DATASET RECORDS:

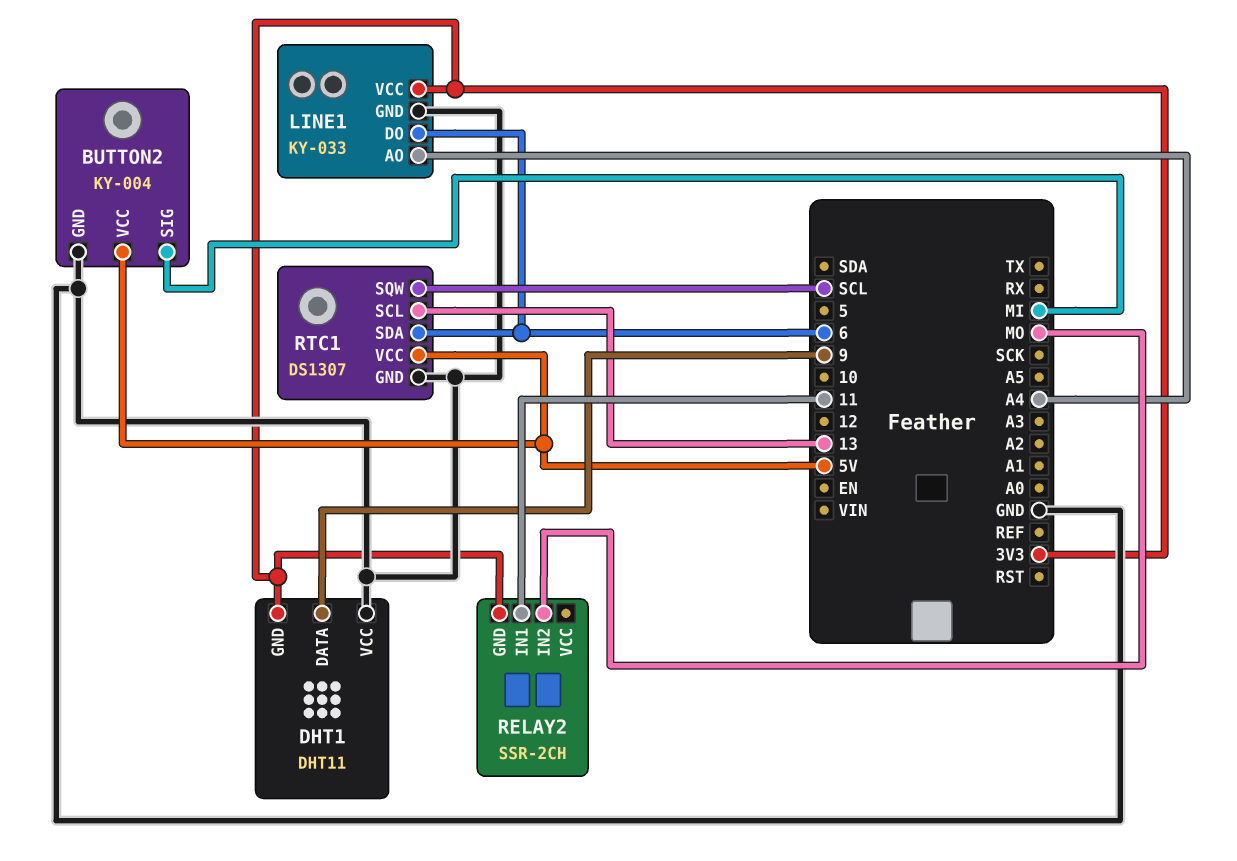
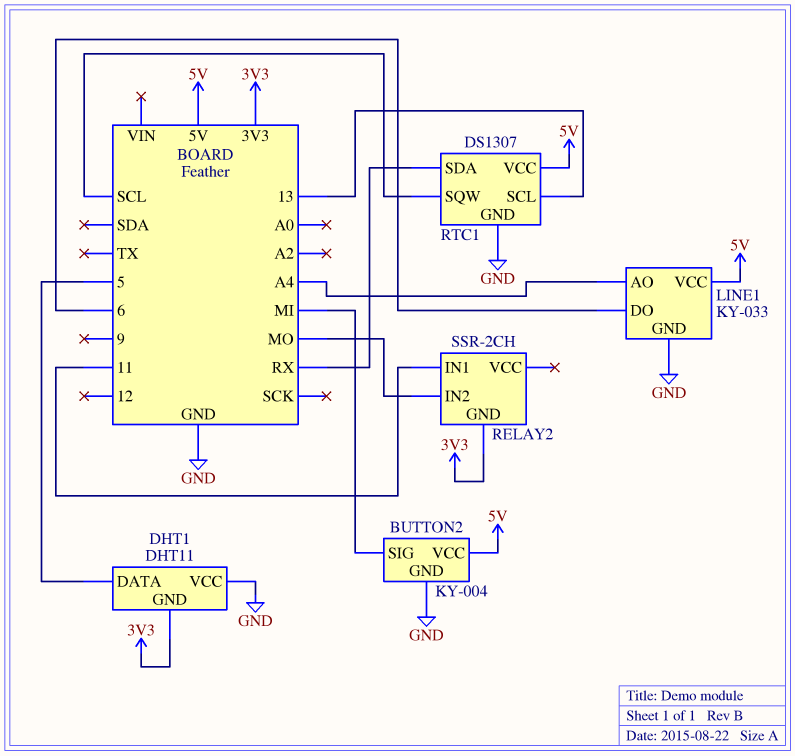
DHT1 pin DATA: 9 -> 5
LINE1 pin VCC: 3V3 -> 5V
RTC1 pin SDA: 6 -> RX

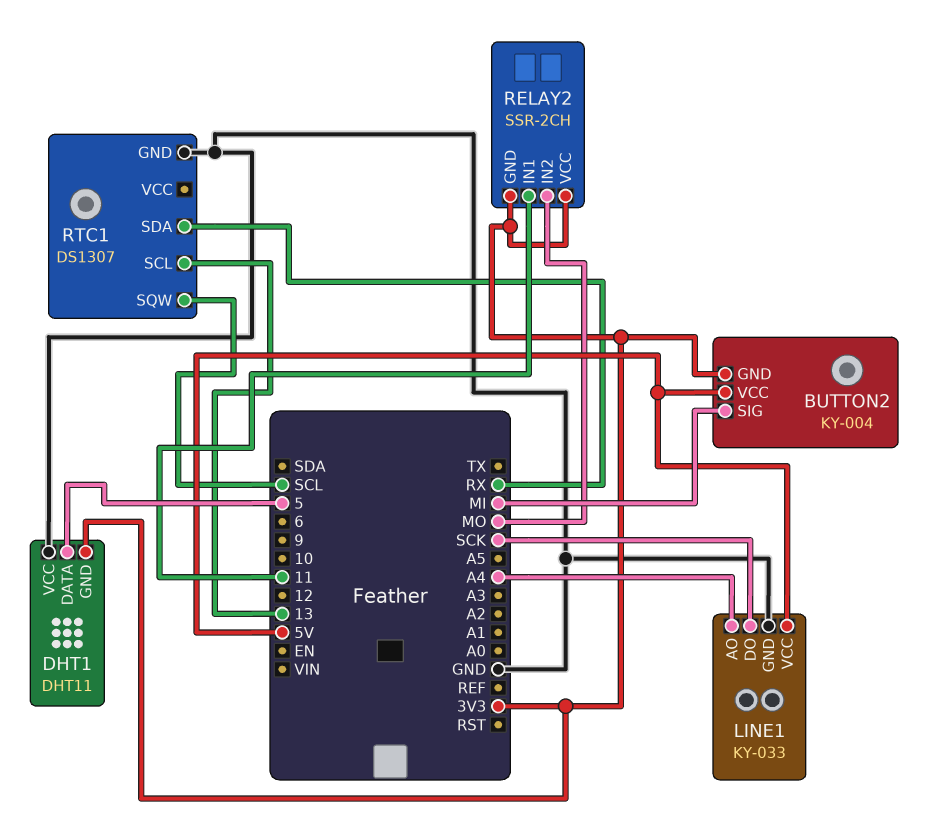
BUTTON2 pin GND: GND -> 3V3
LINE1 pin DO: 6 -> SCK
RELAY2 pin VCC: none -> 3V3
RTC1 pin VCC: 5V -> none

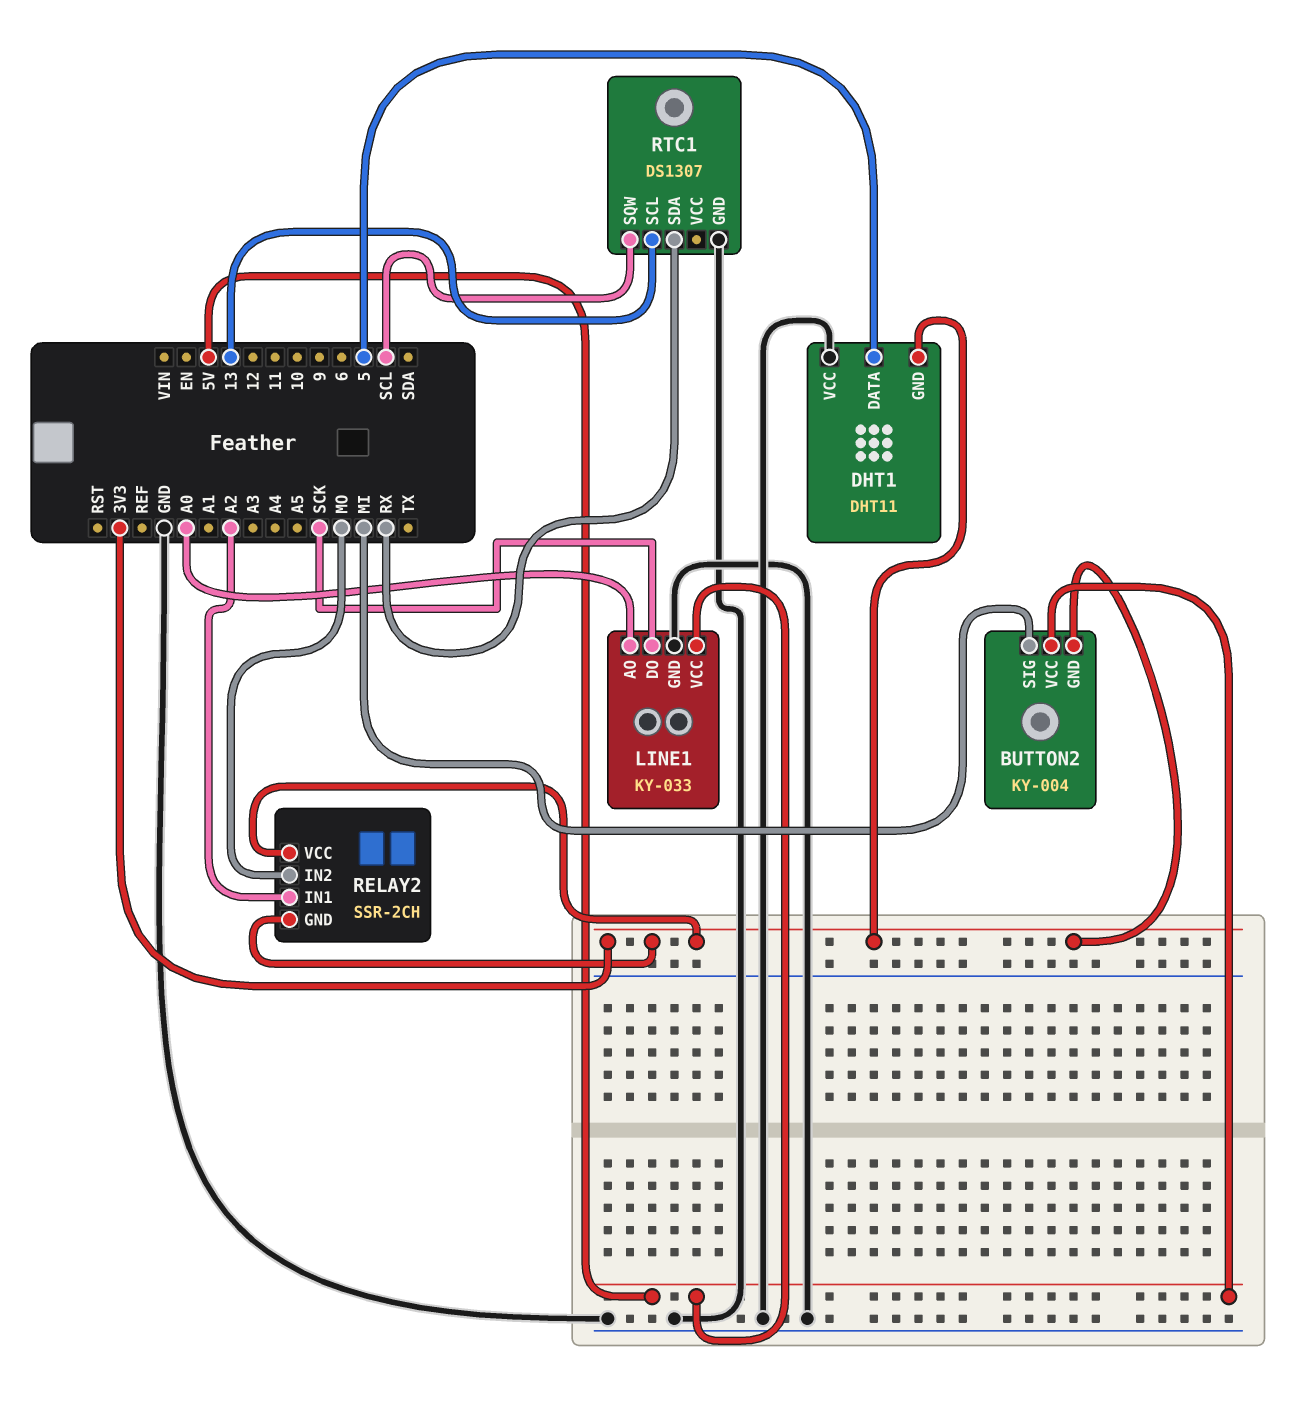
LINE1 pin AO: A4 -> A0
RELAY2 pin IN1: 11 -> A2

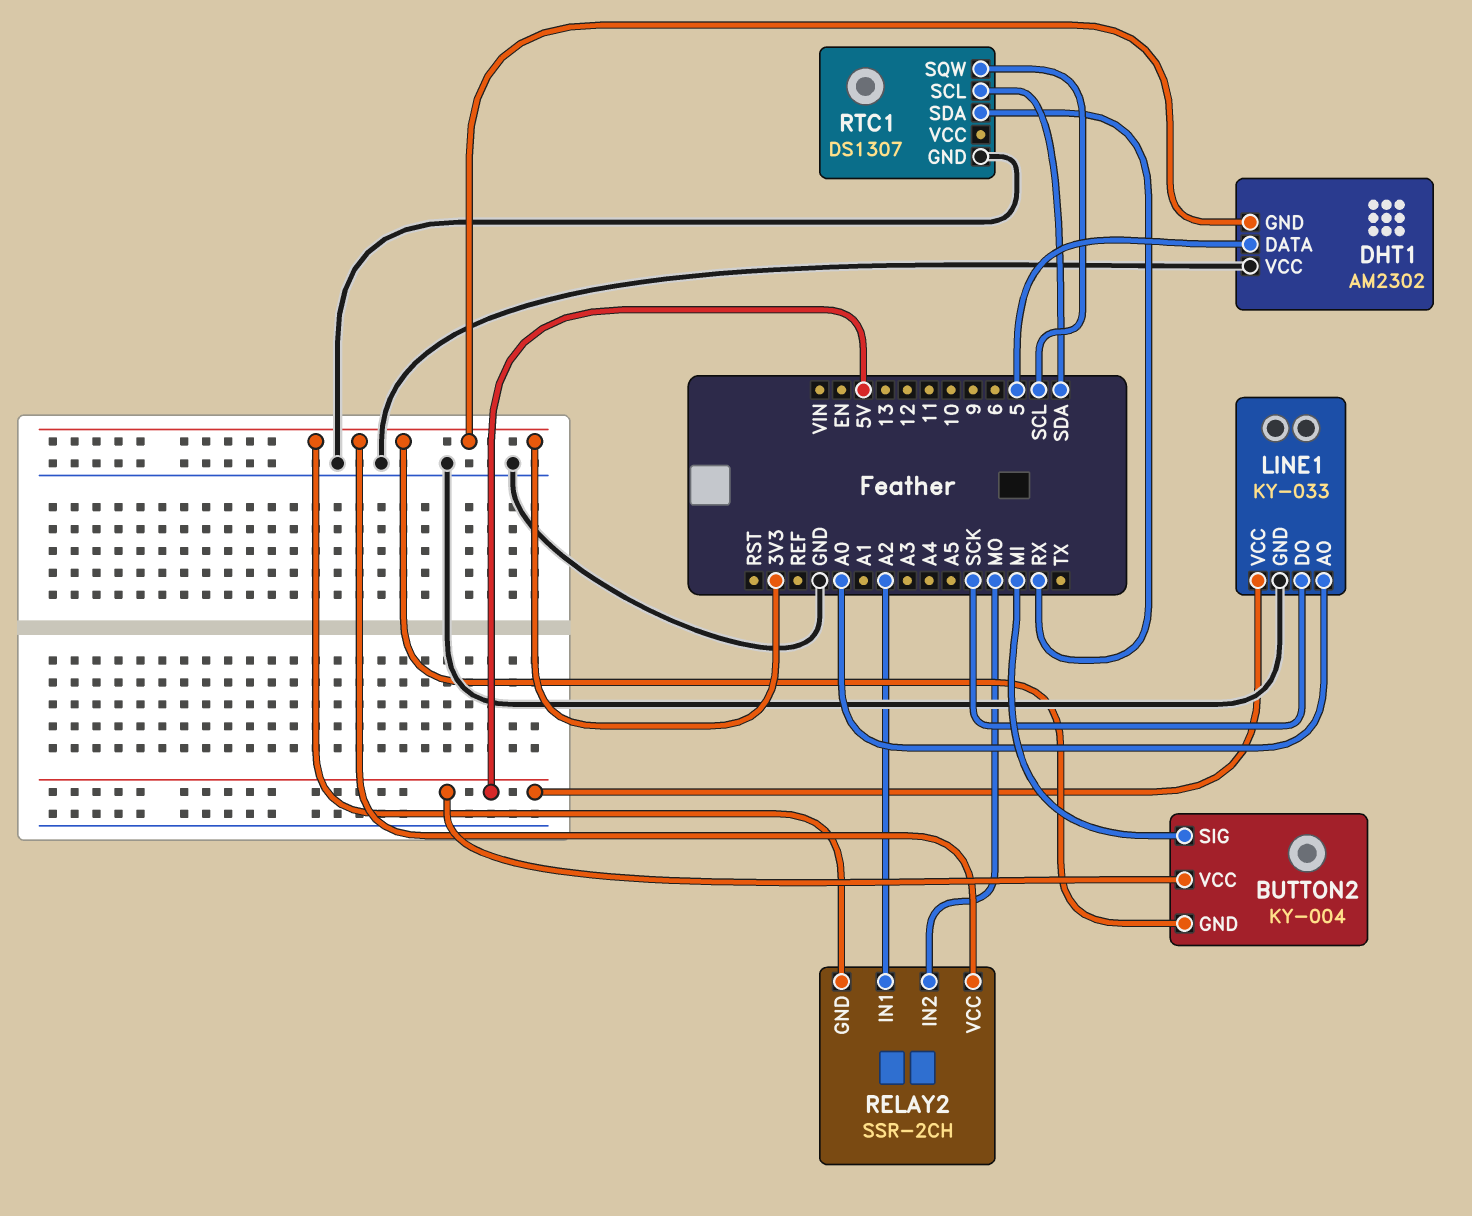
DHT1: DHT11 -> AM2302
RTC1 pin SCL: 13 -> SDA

WORK INSTRUCTION:
Verbatim output of the entries is required, with each image left out.

WRITTEN SOLUTION:
DHT1 pin DATA: 9 -> 5
LINE1 pin VCC: 3V3 -> 5V
RTC1 pin SDA: 6 -> RX

BUTTON2 pin GND: GND -> 3V3
LINE1 pin DO: 6 -> SCK
RELAY2 pin VCC: none -> 3V3
RTC1 pin VCC: 5V -> none

LINE1 pin AO: A4 -> A0
RELAY2 pin IN1: 11 -> A2

DHT1: DHT11 -> AM2302
RTC1 pin SCL: 13 -> SDA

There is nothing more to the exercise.